> Problem statement: If a record holds a picture, drop the picture and return the rest of the record word for word.

[Stored dataset items]
· · · · · · ·
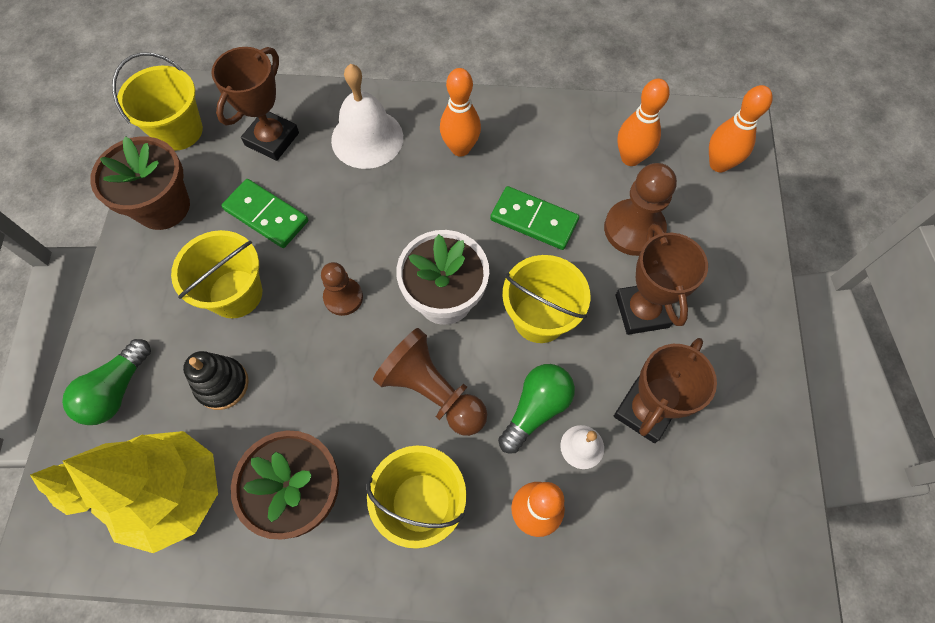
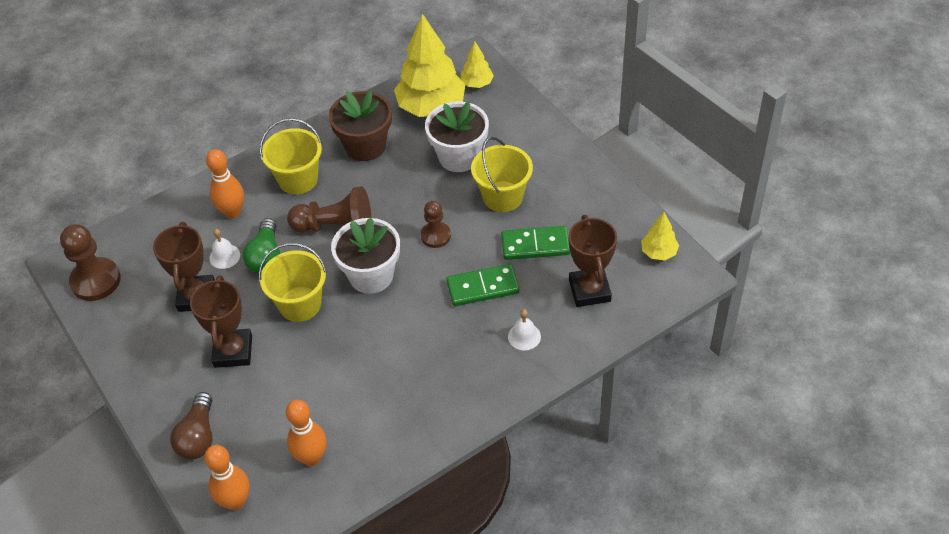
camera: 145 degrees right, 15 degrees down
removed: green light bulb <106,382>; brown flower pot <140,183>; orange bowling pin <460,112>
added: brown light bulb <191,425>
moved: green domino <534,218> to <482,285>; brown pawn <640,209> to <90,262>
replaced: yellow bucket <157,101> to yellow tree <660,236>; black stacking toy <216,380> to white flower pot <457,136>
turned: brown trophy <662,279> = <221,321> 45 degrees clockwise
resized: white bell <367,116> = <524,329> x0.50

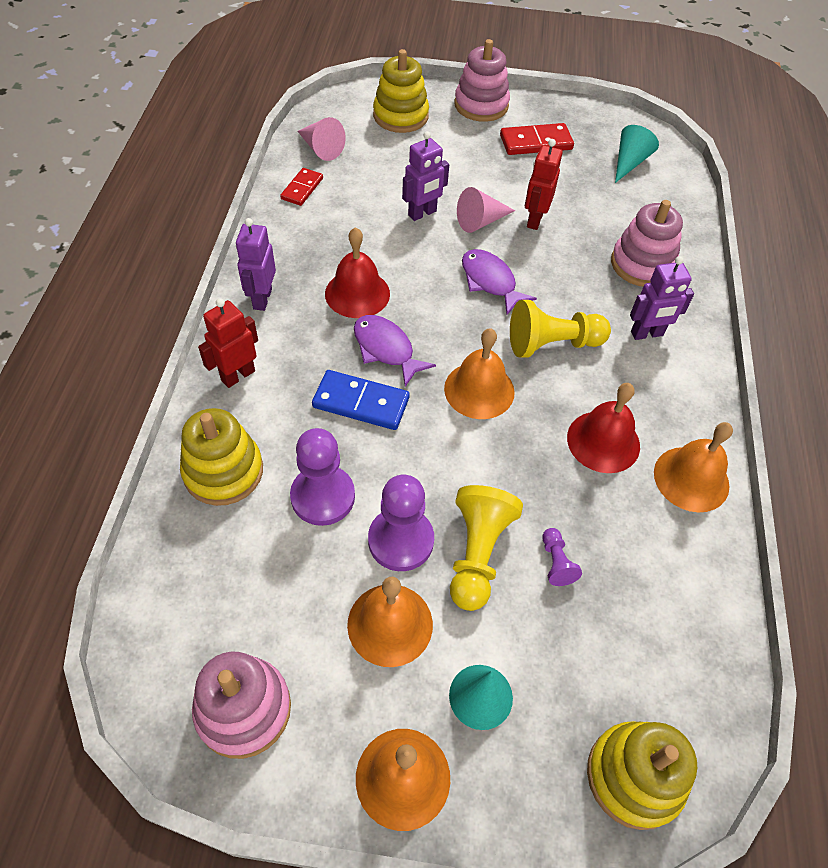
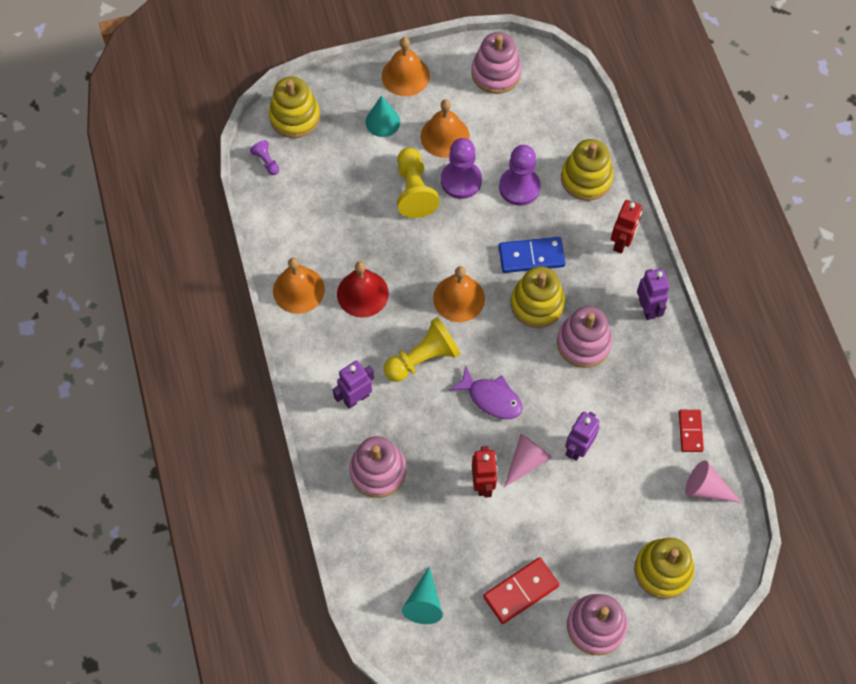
camera: 160 degrees right, 10 degrees up
moved: purple pawn <562,557> to <264,157>
replaced: red bell <357,272> to pink stacking toy <584,337>; purple fish <395,351> to yellow stacking toy <538,297>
· · · · · · ·
> Solution for this task:
camera: 145 degrees right, 15 degrees down
removed: green light bulb <106,382>; brown flower pot <140,183>; orange bowling pin <460,112>
added: brown light bulb <191,425>
moved: green domino <534,218> to <482,285>; brown pawn <640,209> to <90,262>
replaced: yellow bucket <157,101> to yellow tree <660,236>; black stacking toy <216,380> to white flower pot <457,136>
turned: brown trophy <662,279> = <221,321> 45 degrees clockwise
resized: white bell <367,116> = <524,329> x0.50

camera: 160 degrees right, 10 degrees up
moved: purple pawn <562,557> to <264,157>
replaced: red bell <357,272> to pink stacking toy <584,337>; purple fish <395,351> to yellow stacking toy <538,297>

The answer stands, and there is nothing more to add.